» **Two-dimensional motion records**
_ _ _ _ _ _ _
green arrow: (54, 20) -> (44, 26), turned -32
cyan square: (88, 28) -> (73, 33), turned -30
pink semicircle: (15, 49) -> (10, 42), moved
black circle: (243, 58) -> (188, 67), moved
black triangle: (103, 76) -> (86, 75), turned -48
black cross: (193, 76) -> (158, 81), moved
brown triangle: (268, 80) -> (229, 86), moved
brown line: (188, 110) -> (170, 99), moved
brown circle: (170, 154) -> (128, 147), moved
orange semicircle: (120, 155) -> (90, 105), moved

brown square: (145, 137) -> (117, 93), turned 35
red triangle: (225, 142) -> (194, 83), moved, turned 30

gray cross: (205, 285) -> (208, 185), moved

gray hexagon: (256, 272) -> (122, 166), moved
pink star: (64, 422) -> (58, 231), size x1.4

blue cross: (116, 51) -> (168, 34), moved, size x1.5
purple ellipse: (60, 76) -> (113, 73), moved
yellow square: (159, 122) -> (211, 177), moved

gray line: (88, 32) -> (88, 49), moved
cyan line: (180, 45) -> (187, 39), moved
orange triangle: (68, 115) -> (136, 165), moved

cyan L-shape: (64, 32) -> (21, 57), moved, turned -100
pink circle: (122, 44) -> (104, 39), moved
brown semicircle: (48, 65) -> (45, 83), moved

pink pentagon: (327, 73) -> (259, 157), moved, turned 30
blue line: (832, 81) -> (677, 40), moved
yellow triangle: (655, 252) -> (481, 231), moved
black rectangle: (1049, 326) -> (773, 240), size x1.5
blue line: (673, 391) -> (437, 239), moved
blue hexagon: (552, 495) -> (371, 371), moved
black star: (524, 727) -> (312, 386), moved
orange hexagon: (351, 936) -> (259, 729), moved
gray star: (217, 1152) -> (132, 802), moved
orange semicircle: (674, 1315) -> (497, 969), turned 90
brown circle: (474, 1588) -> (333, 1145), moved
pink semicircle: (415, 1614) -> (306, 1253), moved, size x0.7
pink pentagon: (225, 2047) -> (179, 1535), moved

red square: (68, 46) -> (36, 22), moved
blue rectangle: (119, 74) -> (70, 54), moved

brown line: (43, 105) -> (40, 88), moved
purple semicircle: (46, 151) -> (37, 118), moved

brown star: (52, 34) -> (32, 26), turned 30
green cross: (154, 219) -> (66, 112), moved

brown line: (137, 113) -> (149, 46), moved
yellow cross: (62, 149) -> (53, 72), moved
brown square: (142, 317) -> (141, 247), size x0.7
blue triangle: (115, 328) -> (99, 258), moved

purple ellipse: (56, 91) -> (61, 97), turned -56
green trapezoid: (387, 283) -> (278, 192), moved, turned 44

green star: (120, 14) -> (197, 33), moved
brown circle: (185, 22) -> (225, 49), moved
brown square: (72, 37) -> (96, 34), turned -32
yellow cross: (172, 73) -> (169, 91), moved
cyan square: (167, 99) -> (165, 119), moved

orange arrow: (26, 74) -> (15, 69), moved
_ _ _ _ _ _ _
» **ABOUT THIS TASK**
The answer should be the exact lines running from the line containing "green star: (120, 14) -> (197, 33), moved" to the last line of the entries, with nothing else.

» **EXERCISE ANSWER**
green star: (120, 14) -> (197, 33), moved
brown circle: (185, 22) -> (225, 49), moved
brown square: (72, 37) -> (96, 34), turned -32
yellow cross: (172, 73) -> (169, 91), moved
cyan square: (167, 99) -> (165, 119), moved

orange arrow: (26, 74) -> (15, 69), moved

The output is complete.